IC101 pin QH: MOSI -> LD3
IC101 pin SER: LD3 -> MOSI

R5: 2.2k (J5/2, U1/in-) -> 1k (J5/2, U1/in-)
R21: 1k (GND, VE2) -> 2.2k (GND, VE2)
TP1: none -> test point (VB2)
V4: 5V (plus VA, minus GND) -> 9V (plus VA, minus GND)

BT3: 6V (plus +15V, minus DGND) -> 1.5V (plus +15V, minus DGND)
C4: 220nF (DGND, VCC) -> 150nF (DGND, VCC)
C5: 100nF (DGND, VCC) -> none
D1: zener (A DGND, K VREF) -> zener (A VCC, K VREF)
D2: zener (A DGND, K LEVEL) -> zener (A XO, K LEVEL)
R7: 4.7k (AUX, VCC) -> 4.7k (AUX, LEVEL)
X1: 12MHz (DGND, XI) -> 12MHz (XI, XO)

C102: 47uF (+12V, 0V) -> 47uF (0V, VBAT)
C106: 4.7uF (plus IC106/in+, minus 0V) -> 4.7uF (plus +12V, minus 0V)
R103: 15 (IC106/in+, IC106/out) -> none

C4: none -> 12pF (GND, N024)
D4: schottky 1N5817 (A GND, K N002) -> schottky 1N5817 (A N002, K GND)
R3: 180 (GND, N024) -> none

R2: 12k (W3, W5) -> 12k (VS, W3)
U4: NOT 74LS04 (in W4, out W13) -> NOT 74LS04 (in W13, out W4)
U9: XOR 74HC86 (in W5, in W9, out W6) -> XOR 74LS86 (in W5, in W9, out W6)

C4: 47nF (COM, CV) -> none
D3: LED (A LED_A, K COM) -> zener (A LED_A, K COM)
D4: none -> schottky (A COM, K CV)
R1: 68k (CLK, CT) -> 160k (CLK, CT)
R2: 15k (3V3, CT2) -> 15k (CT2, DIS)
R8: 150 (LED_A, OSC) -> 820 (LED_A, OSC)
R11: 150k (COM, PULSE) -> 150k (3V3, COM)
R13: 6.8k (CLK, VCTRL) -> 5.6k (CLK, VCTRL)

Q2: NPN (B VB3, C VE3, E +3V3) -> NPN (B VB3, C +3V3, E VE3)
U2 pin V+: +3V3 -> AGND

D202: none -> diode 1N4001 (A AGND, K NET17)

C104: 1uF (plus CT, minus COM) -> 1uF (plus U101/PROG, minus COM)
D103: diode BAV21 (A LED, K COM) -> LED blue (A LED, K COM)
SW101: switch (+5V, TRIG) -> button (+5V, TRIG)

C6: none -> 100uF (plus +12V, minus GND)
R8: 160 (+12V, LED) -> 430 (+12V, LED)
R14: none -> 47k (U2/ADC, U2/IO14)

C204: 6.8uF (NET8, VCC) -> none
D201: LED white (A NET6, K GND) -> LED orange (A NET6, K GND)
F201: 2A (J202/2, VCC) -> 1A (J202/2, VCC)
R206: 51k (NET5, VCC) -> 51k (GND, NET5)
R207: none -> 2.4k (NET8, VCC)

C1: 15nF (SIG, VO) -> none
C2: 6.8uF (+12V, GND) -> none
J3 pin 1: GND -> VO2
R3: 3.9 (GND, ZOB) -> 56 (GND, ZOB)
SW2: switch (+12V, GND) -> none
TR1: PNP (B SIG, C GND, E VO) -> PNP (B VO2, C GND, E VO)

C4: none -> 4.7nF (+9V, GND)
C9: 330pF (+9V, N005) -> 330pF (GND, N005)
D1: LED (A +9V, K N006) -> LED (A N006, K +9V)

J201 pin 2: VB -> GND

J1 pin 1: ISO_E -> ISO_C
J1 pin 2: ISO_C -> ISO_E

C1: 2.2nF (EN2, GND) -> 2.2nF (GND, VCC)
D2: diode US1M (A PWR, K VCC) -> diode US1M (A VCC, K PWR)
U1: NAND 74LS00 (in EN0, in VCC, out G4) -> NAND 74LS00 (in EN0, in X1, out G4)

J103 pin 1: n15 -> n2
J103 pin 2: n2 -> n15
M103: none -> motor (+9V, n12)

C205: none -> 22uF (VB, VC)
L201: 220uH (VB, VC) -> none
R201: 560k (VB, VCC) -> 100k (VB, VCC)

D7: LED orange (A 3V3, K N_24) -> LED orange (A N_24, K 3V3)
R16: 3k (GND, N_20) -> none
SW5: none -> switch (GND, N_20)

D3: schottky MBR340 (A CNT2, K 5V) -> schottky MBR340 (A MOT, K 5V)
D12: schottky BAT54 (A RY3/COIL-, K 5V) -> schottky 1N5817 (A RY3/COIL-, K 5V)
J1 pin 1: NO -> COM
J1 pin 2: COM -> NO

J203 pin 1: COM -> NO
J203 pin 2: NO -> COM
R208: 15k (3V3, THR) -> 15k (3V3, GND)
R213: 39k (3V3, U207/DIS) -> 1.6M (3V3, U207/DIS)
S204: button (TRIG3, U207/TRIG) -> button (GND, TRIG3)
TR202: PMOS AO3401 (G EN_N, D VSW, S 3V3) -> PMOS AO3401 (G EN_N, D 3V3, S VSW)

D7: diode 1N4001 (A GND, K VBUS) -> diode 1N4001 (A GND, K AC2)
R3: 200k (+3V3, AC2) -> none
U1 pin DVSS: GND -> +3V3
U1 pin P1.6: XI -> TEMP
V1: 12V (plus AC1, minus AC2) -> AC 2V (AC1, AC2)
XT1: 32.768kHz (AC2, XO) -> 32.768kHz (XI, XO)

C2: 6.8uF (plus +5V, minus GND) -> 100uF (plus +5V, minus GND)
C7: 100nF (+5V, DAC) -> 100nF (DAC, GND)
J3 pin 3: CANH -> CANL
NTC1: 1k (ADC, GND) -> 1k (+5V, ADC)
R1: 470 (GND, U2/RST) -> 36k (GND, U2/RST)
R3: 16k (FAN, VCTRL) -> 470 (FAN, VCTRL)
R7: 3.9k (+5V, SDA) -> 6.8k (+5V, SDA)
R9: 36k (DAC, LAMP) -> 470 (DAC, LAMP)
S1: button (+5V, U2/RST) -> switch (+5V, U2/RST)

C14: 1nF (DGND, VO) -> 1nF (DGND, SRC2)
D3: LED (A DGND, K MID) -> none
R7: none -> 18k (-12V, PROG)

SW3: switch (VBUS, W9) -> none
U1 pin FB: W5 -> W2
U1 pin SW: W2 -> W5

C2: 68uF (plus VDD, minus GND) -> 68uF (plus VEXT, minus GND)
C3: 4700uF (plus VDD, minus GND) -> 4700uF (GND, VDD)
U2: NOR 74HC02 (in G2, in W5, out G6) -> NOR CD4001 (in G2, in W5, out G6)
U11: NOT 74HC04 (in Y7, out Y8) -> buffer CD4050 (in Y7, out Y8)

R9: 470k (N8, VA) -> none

#### Exercise details
From the data above, copy every line where "DGND" appears.

#### Solution to this problem
BT3: 6V (plus +15V, minus DGND) -> 1.5V (plus +15V, minus DGND)
C4: 220nF (DGND, VCC) -> 150nF (DGND, VCC)
C5: 100nF (DGND, VCC) -> none
D1: zener (A DGND, K VREF) -> zener (A VCC, K VREF)
D2: zener (A DGND, K LEVEL) -> zener (A XO, K LEVEL)
X1: 12MHz (DGND, XI) -> 12MHz (XI, XO)
C14: 1nF (DGND, VO) -> 1nF (DGND, SRC2)
D3: LED (A DGND, K MID) -> none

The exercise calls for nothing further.